* [TASK DIRECTIONS]
Could you restate every entry word for word, minus the pictures?
:: GIVEN DATA ::
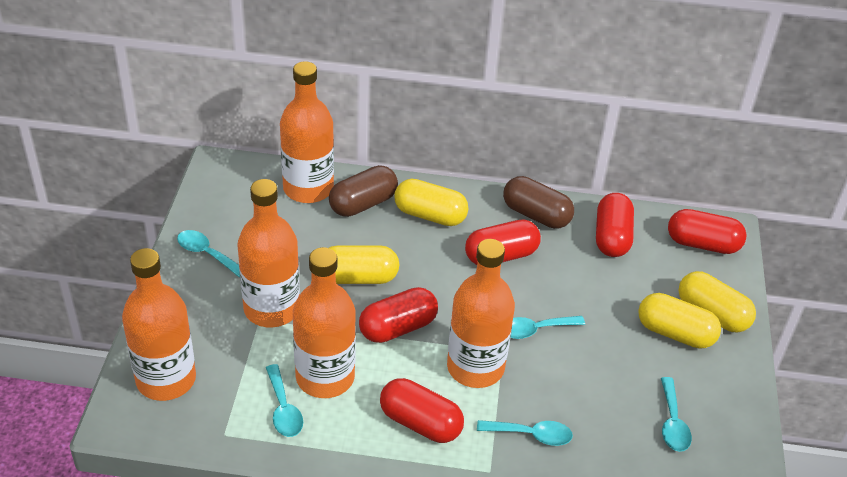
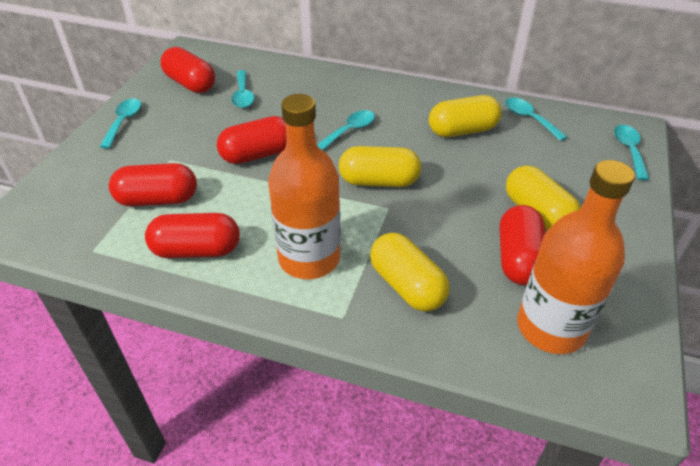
brown capsule: 2 -> 0
orange bottle: 5 -> 2

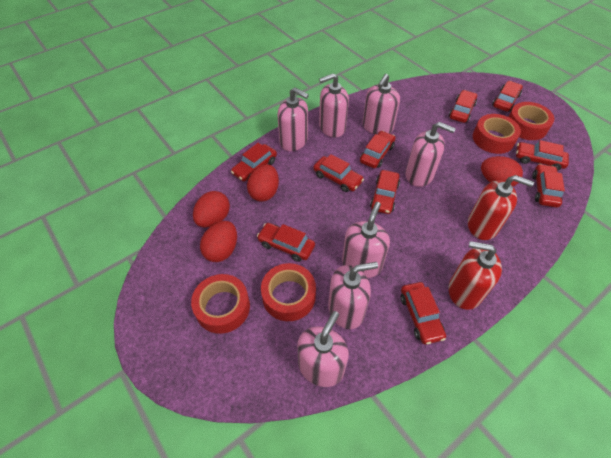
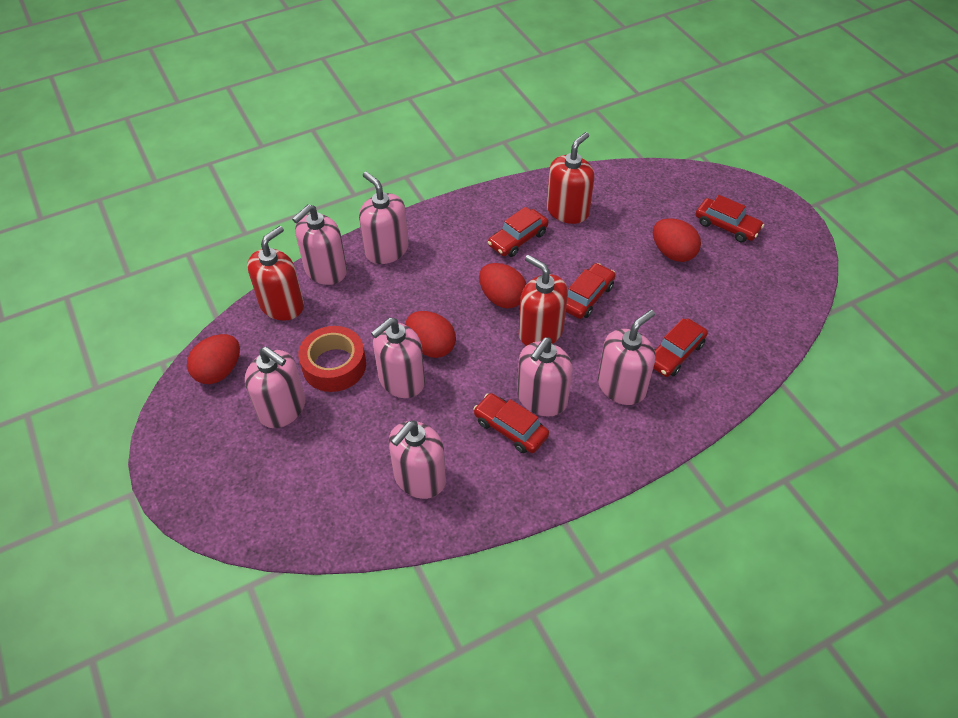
red car: 10 -> 5
red soap dispenser: 2 -> 3
red tape: 4 -> 1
:::
* [PROBLEM SOLUTION]
brown capsule: 2 -> 0
orange bottle: 5 -> 2

red car: 10 -> 5
red soap dispenser: 2 -> 3
red tape: 4 -> 1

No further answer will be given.